*Dataset excerpts*
"""
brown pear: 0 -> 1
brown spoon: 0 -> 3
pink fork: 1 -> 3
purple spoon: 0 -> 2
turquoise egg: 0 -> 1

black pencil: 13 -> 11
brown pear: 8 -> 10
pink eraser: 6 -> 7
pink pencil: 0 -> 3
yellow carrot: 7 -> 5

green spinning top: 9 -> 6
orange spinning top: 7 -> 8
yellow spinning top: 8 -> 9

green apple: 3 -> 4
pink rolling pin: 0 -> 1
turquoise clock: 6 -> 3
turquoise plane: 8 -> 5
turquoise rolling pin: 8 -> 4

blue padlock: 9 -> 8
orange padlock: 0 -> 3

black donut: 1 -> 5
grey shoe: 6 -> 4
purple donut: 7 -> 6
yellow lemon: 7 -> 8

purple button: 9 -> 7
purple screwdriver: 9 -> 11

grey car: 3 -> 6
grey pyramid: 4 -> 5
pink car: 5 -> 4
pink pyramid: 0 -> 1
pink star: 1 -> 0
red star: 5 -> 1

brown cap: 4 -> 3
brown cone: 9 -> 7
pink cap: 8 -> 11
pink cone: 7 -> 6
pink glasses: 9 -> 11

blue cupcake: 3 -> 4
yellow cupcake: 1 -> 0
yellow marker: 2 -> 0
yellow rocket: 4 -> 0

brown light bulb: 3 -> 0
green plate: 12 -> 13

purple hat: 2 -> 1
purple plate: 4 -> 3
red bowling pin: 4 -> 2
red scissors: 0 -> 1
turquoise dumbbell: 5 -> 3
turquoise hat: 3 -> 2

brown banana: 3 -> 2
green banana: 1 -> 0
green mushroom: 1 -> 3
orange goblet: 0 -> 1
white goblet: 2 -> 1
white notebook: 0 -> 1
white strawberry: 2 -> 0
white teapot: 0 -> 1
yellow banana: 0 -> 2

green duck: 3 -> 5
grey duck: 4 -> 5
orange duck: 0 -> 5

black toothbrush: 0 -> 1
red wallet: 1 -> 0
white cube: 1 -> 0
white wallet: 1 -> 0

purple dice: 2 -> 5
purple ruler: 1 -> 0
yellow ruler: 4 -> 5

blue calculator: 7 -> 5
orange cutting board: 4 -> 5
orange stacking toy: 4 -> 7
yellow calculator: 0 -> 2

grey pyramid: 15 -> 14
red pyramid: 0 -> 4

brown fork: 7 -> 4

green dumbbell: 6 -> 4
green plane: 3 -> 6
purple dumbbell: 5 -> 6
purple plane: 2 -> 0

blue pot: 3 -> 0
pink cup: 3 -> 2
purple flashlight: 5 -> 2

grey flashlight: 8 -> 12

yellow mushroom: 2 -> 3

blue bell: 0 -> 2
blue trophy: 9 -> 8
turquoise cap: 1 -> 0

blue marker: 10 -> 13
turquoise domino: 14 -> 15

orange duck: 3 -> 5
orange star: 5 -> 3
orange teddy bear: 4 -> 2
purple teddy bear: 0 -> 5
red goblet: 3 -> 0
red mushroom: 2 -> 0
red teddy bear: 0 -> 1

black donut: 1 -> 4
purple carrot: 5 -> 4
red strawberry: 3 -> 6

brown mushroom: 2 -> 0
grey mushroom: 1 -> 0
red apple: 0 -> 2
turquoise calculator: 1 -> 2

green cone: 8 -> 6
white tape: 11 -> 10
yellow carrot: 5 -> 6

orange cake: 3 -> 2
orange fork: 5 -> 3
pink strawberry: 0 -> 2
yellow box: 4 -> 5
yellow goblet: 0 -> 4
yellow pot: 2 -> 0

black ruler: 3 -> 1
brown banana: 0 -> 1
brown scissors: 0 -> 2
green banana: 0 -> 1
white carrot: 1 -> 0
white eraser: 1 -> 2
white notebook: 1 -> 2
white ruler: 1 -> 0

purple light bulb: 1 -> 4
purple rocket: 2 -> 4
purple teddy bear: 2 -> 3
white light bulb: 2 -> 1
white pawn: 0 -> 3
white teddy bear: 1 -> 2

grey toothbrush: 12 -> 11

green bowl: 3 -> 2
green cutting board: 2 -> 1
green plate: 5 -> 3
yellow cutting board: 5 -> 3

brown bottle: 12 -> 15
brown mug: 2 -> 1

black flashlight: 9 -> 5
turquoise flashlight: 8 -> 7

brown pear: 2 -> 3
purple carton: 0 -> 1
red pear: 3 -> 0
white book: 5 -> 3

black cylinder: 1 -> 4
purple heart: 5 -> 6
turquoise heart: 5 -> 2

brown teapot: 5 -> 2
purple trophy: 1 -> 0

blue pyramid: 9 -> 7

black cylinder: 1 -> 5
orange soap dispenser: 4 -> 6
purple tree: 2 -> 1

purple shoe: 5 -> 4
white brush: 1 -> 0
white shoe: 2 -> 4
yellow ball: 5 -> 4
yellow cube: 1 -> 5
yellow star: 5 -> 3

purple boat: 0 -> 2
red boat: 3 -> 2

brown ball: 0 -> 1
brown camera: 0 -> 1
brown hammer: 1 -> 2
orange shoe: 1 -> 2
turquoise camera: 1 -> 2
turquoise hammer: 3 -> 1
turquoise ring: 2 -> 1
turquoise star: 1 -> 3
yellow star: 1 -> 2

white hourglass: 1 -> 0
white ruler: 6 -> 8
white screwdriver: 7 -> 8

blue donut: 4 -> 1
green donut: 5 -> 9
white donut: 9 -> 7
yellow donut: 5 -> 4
"""
*Goal of the exercise*
Restate word for word the entries above, starting at the line with "pink star: 1 -> 0" and ending at the line with "yellow ruler: 4 -> 5", inclusive, and no others.

*Solution below*
pink star: 1 -> 0
red star: 5 -> 1

brown cap: 4 -> 3
brown cone: 9 -> 7
pink cap: 8 -> 11
pink cone: 7 -> 6
pink glasses: 9 -> 11

blue cupcake: 3 -> 4
yellow cupcake: 1 -> 0
yellow marker: 2 -> 0
yellow rocket: 4 -> 0

brown light bulb: 3 -> 0
green plate: 12 -> 13

purple hat: 2 -> 1
purple plate: 4 -> 3
red bowling pin: 4 -> 2
red scissors: 0 -> 1
turquoise dumbbell: 5 -> 3
turquoise hat: 3 -> 2

brown banana: 3 -> 2
green banana: 1 -> 0
green mushroom: 1 -> 3
orange goblet: 0 -> 1
white goblet: 2 -> 1
white notebook: 0 -> 1
white strawberry: 2 -> 0
white teapot: 0 -> 1
yellow banana: 0 -> 2

green duck: 3 -> 5
grey duck: 4 -> 5
orange duck: 0 -> 5

black toothbrush: 0 -> 1
red wallet: 1 -> 0
white cube: 1 -> 0
white wallet: 1 -> 0

purple dice: 2 -> 5
purple ruler: 1 -> 0
yellow ruler: 4 -> 5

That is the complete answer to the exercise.